DESCRIPTION OF THE TASK: Write out the line that has "(292, 443) = (779, 599): pink" in it, along with each line that comes after it until the listing ends, and add nothing.

SUPPLIED DATA:
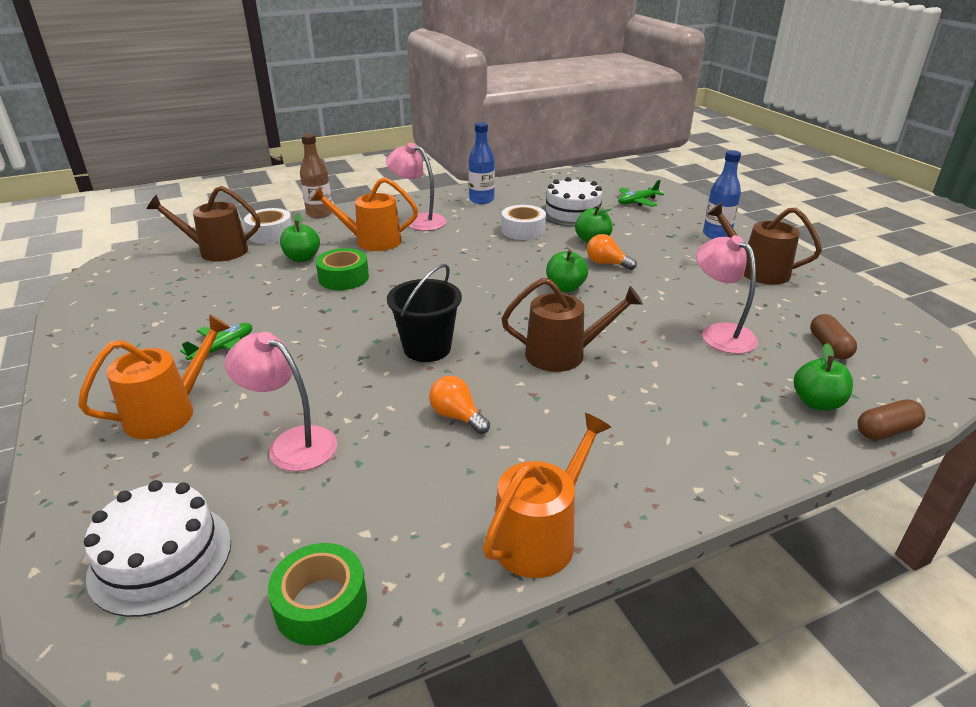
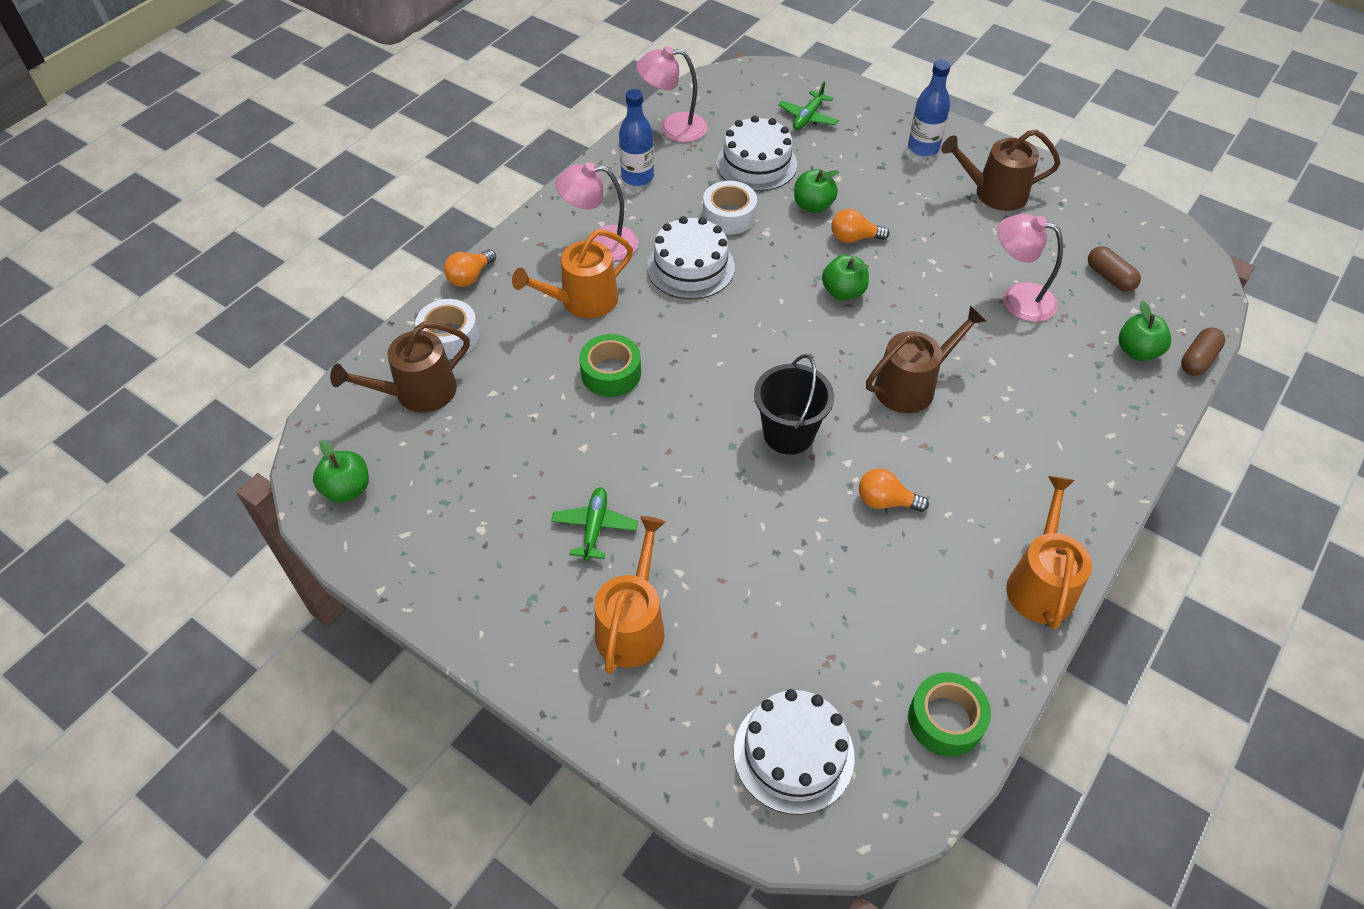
camera: 30 degrees left, 20 degrees up
(292, 443) = (779, 599): pink lamp -> pink lamp (673, 128)
(302, 258) = (532, 362): green apple -> green apple (347, 489)
(319, 214) = (470, 277): brown bottle -> orange light bulb
(465, 246) = (690, 267): none -> white cake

EXERCISE OUTPUT:
(292, 443) = (779, 599): pink lamp -> pink lamp (673, 128)
(302, 258) = (532, 362): green apple -> green apple (347, 489)
(319, 214) = (470, 277): brown bottle -> orange light bulb
(465, 246) = (690, 267): none -> white cake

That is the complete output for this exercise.